[Stored data entries]
● ● ● ●

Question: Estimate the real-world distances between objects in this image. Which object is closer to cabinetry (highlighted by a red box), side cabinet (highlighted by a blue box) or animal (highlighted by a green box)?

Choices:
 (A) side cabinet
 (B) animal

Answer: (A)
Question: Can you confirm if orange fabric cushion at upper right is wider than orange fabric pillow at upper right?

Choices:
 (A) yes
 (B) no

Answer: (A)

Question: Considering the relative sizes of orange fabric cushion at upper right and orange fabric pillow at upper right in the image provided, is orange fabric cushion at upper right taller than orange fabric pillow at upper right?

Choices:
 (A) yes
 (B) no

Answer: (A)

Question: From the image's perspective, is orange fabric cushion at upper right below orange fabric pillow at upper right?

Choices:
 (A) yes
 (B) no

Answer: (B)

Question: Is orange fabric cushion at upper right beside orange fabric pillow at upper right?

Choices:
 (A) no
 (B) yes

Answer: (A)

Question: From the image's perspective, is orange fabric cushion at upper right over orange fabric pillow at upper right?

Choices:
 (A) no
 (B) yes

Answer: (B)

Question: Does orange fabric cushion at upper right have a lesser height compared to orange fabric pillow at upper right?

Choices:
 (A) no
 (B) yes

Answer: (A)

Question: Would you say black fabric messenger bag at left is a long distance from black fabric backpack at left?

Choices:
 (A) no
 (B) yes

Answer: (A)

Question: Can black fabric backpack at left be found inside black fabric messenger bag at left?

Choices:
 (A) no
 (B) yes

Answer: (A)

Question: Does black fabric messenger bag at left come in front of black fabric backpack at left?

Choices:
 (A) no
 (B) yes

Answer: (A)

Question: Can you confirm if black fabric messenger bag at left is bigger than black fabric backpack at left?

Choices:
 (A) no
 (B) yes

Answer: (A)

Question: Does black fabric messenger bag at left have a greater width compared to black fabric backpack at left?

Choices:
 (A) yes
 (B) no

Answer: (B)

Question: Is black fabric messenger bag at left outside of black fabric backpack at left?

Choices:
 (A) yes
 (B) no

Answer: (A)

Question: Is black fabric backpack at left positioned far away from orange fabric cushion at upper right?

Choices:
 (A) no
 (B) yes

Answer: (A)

● ● ● ●

### Your objective
Rewrite all the rows above, changing each "orange fabric cushion" to "orange velvet cushion" and leaving everything else as it is.

### Task answer
Question: Estimate the real-world distances between objects in this image. Which object is closer to cabinetry (highlighted by a red box), side cabinet (highlighted by a blue box) or animal (highlighted by a green box)?

Choices:
 (A) side cabinet
 (B) animal

Answer: (A)
Question: Can you confirm if orange velvet cushion at upper right is wider than orange fabric pillow at upper right?

Choices:
 (A) yes
 (B) no

Answer: (A)

Question: Considering the relative sizes of orange velvet cushion at upper right and orange fabric pillow at upper right in the image provided, is orange velvet cushion at upper right taller than orange fabric pillow at upper right?

Choices:
 (A) yes
 (B) no

Answer: (A)

Question: From the image's perspective, is orange velvet cushion at upper right below orange fabric pillow at upper right?

Choices:
 (A) yes
 (B) no

Answer: (B)

Question: Is orange velvet cushion at upper right beside orange fabric pillow at upper right?

Choices:
 (A) no
 (B) yes

Answer: (A)

Question: From the image's perspective, is orange velvet cushion at upper right over orange fabric pillow at upper right?

Choices:
 (A) no
 (B) yes

Answer: (B)

Question: Does orange velvet cushion at upper right have a lesser height compared to orange fabric pillow at upper right?

Choices:
 (A) no
 (B) yes

Answer: (A)

Question: Would you say black fabric messenger bag at left is a long distance from black fabric backpack at left?

Choices:
 (A) no
 (B) yes

Answer: (A)

Question: Can black fabric backpack at left be found inside black fabric messenger bag at left?

Choices:
 (A) no
 (B) yes

Answer: (A)

Question: Does black fabric messenger bag at left come in front of black fabric backpack at left?

Choices:
 (A) no
 (B) yes

Answer: (A)

Question: Can you confirm if black fabric messenger bag at left is bigger than black fabric backpack at left?

Choices:
 (A) no
 (B) yes

Answer: (A)

Question: Does black fabric messenger bag at left have a greater width compared to black fabric backpack at left?

Choices:
 (A) yes
 (B) no

Answer: (B)

Question: Is black fabric messenger bag at left outside of black fabric backpack at left?

Choices:
 (A) yes
 (B) no

Answer: (A)

Question: Is black fabric backpack at left positioned far away from orange velvet cushion at upper right?

Choices:
 (A) no
 (B) yes

Answer: (A)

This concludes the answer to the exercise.